Exercise requirements
Where the word "AGND" appears in a line below, copy the whole line.
[[ Dataset records open ]]
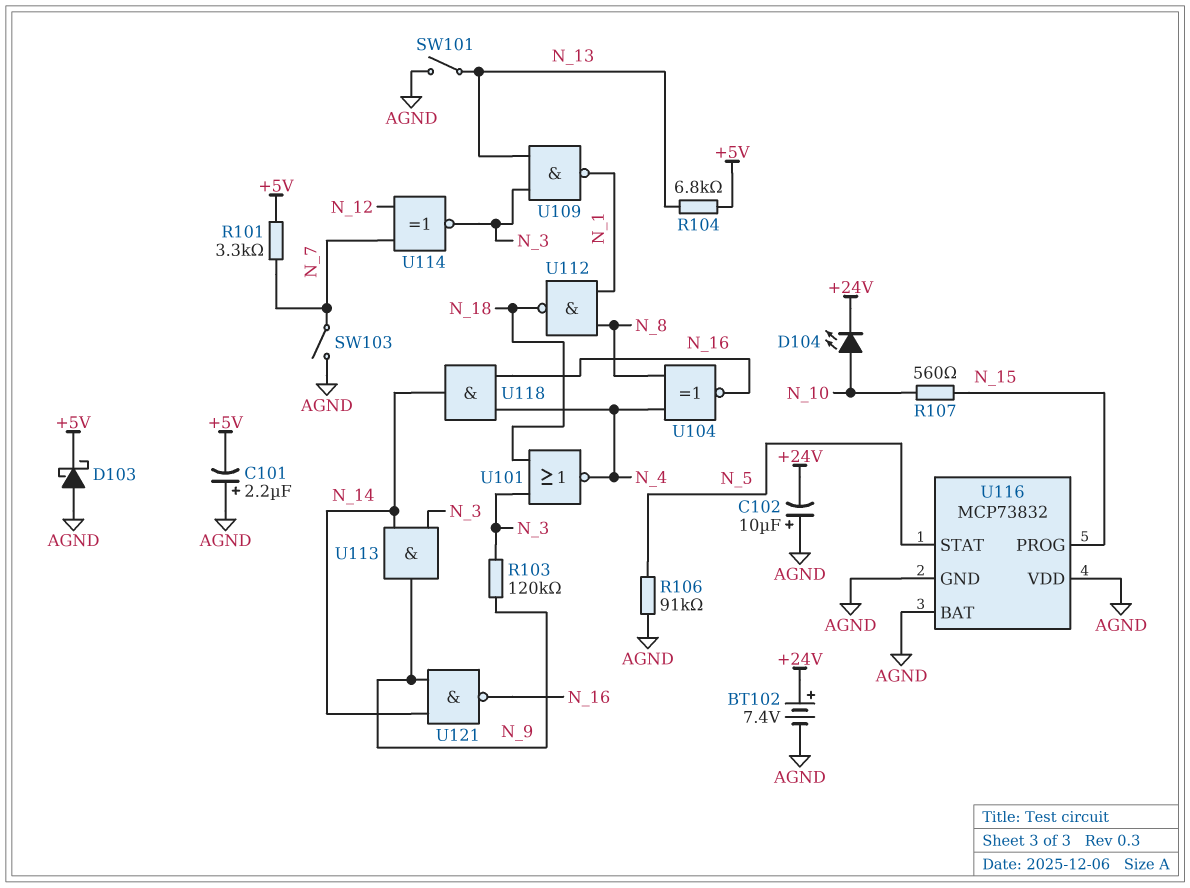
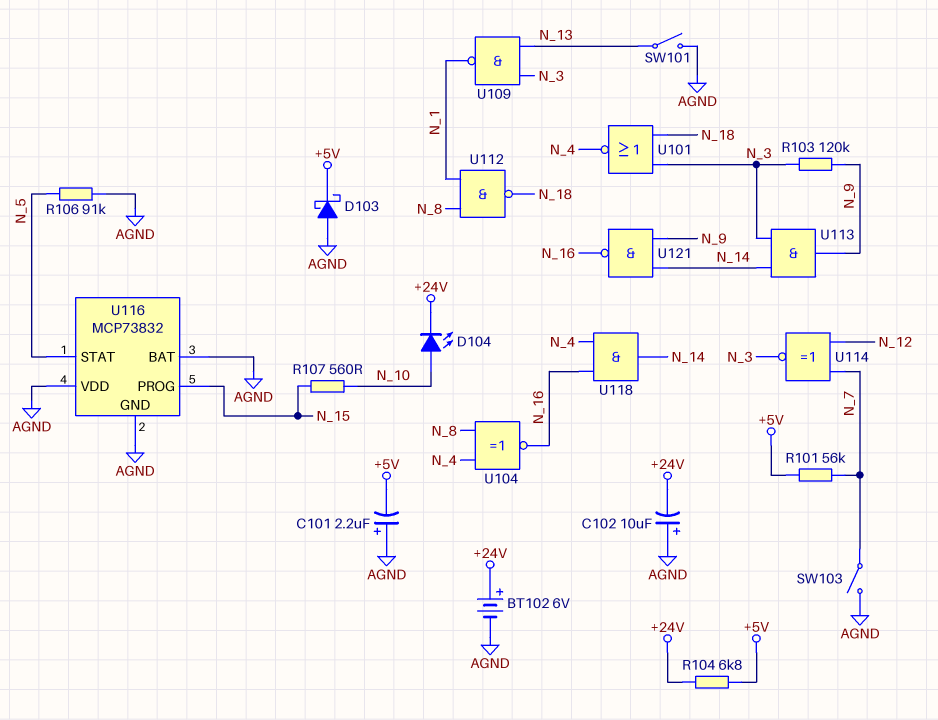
BT102: 7.4V (plus +24V, minus AGND) -> 6V (plus +24V, minus AGND)
R101: 3.3k (+5V, N_7) -> 56k (+5V, N_7)
R104: 6.8k (+5V, N_13) -> 6.8k (+5V, +24V)

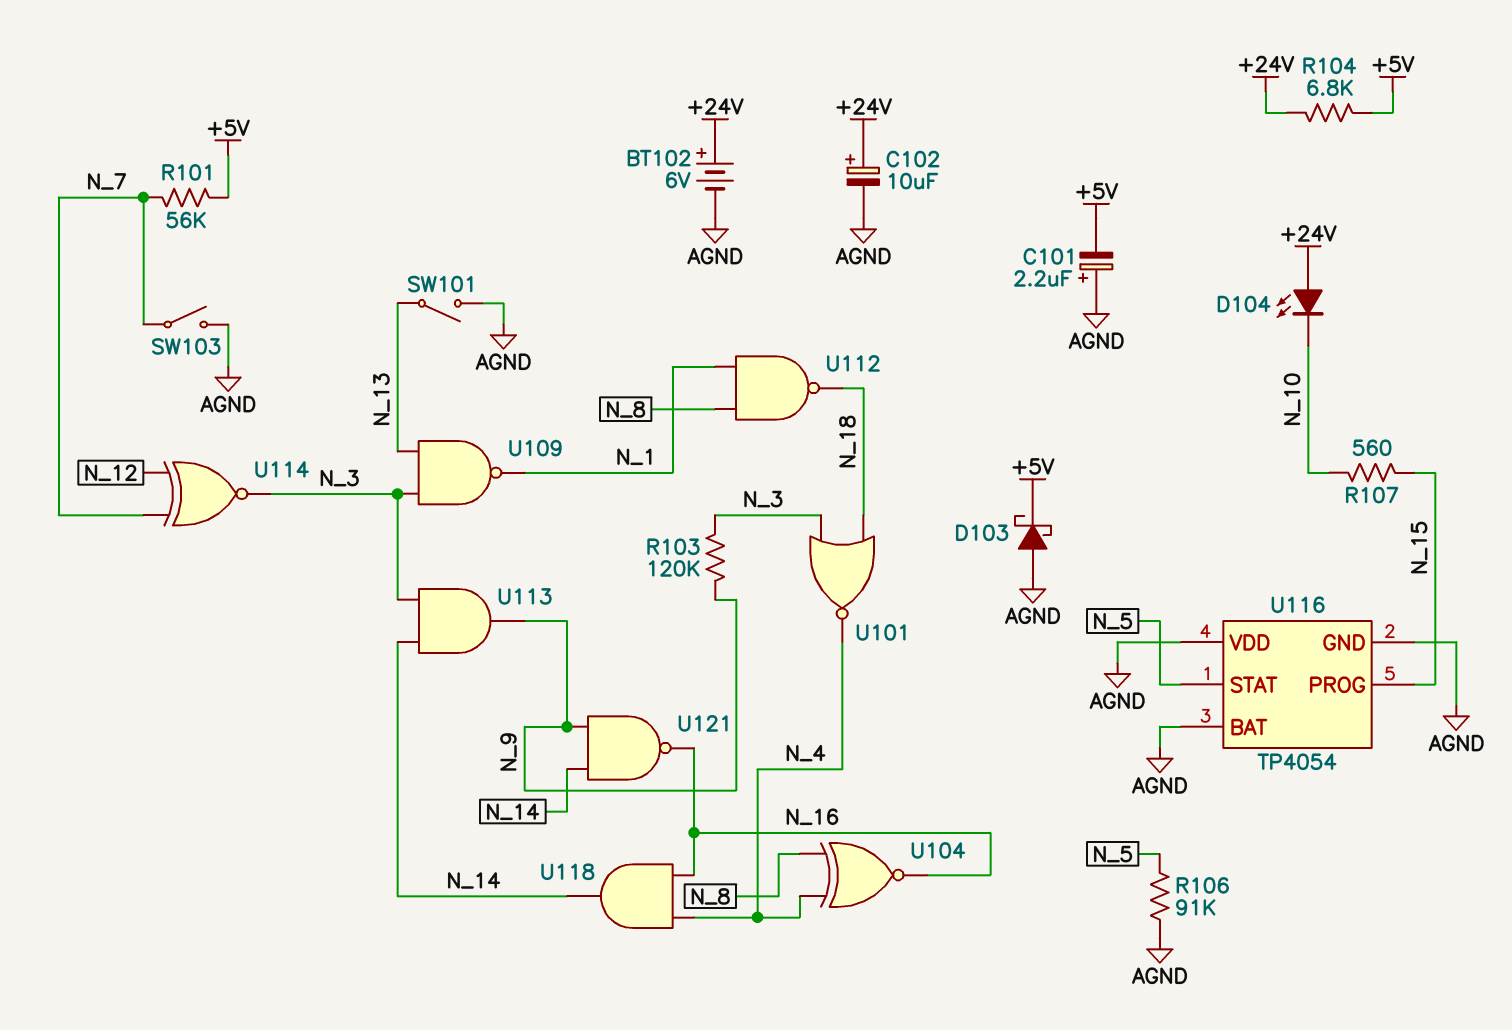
C102: 10uF (plus AGND, minus +24V) -> 10uF (plus +24V, minus AGND)
D104: LED (A N_10, K +24V) -> LED (A +24V, K N_10)
U116: MCP73832 -> TP4054

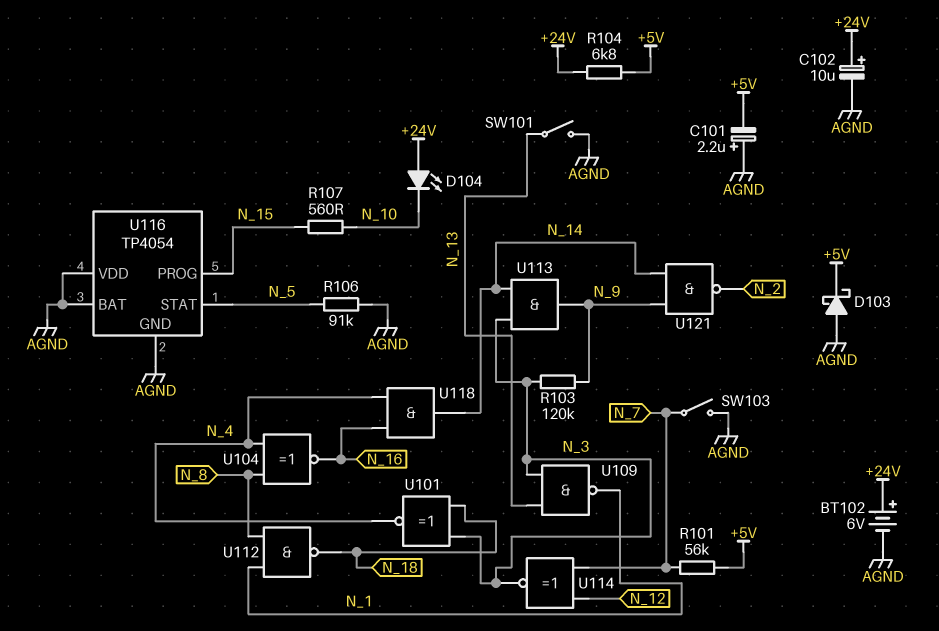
U101: NOR (in N_3, in N_18, out N_4) -> XNOR (in N_3, in N_18, out N_4)
U121: NAND (in N_9, in N_14, out N_16) -> NAND (in N_9, in N_14, out N_2)

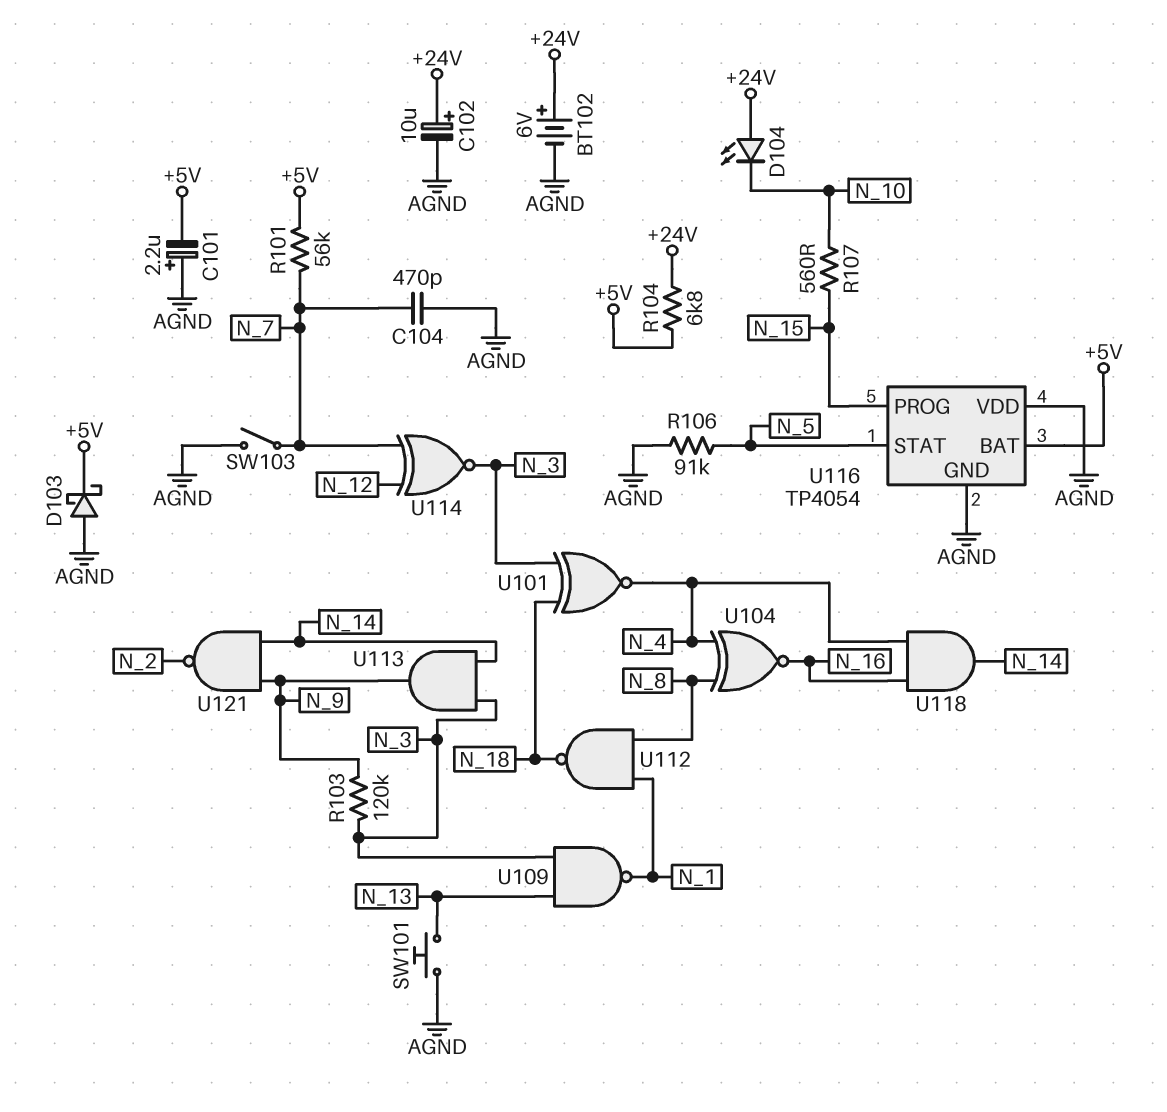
C104: none -> 470pF (AGND, N_7)
SW101: switch (AGND, N_13) -> button (AGND, N_13)
U116 pin BAT: AGND -> +5V

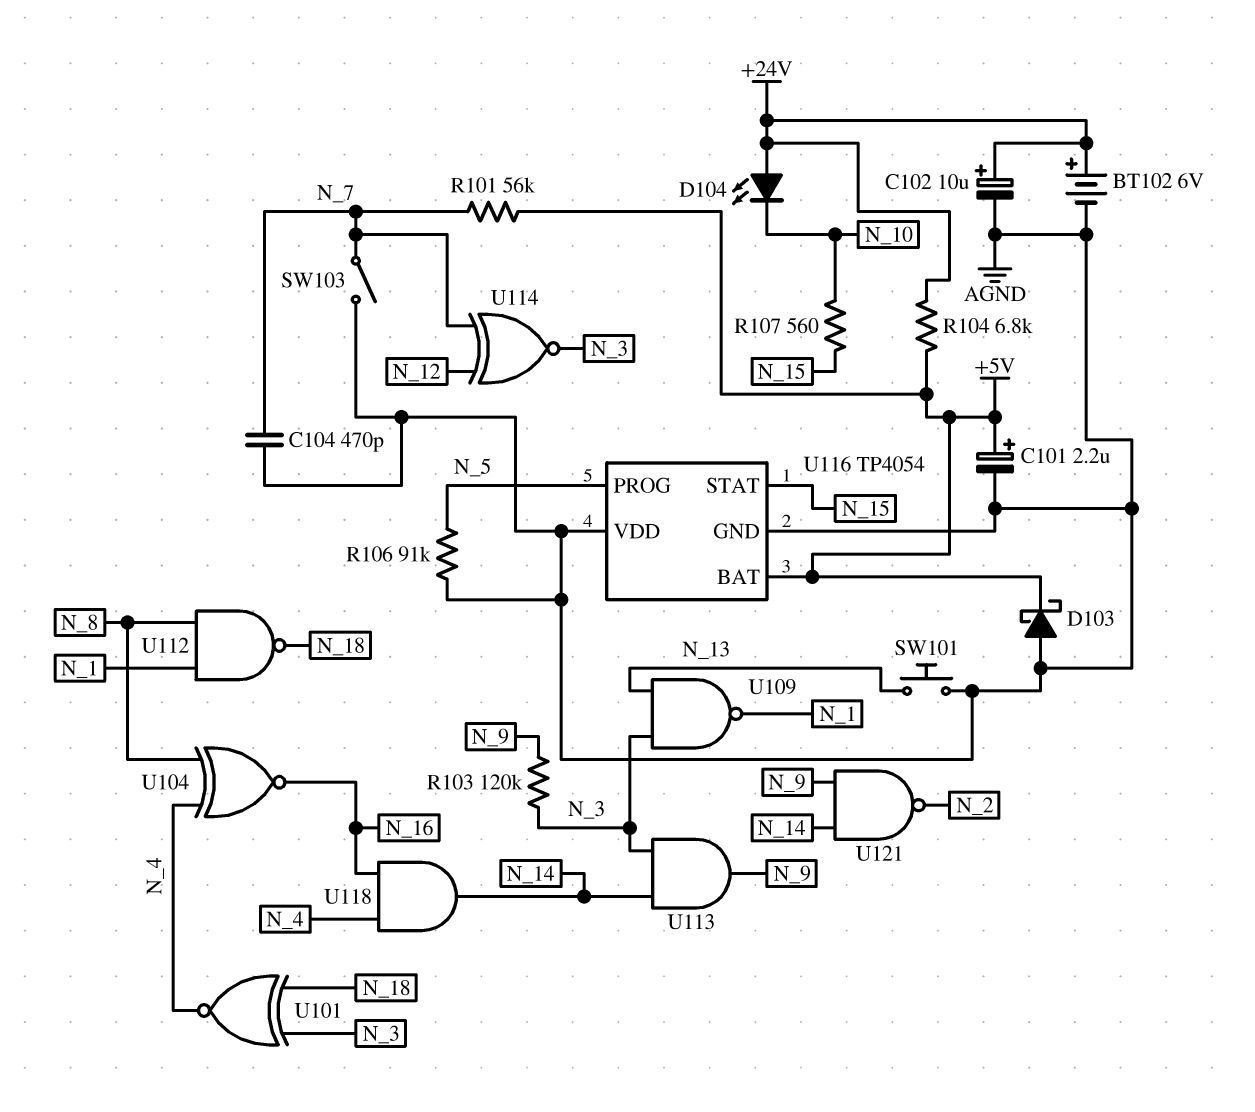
C101: 2.2uF (plus AGND, minus +5V) -> 2.2uF (plus +5V, minus AGND)
U116 pin PROG: N_15 -> N_5
U116 pin STAT: N_5 -> N_15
[[ Dataset records closed ]]
Expected answer
BT102: 7.4V (plus +24V, minus AGND) -> 6V (plus +24V, minus AGND)
C102: 10uF (plus AGND, minus +24V) -> 10uF (plus +24V, minus AGND)
C104: none -> 470pF (AGND, N_7)
SW101: switch (AGND, N_13) -> button (AGND, N_13)
U116 pin BAT: AGND -> +5V
C101: 2.2uF (plus AGND, minus +5V) -> 2.2uF (plus +5V, minus AGND)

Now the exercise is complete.